■ Instructions for the task:
Return the data below unchanged. Drop any pictures.

■ Given material:
- Opening Delimiter -

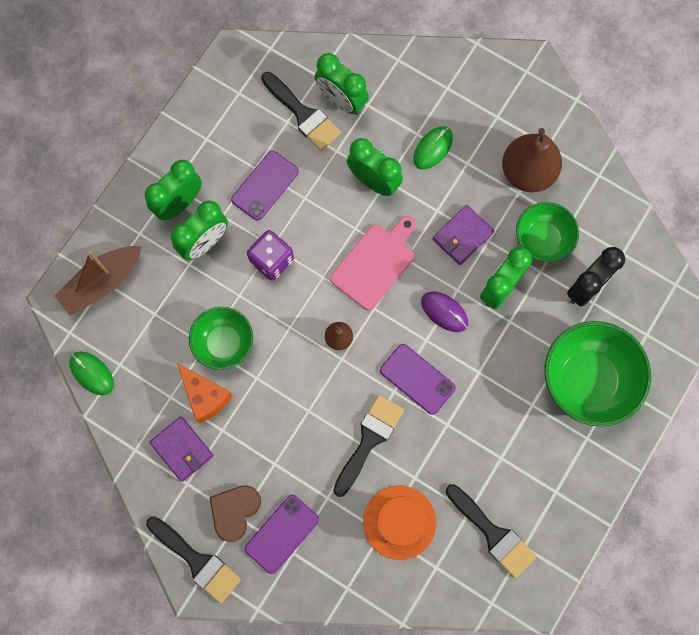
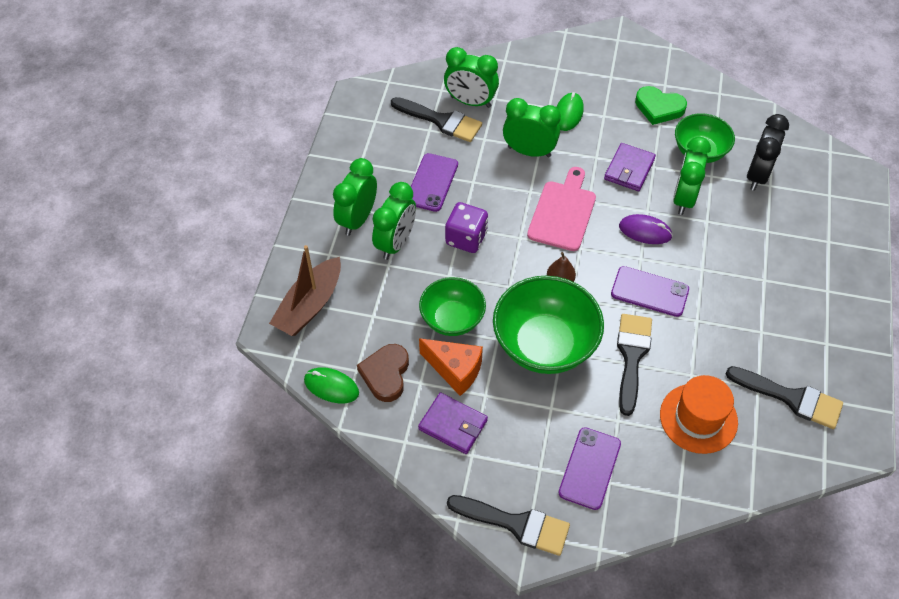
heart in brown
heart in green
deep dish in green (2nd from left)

- Closing Delimiter -

■ Solution for this problem:
heart in brown
heart in green
deep dish in green (2nd from left)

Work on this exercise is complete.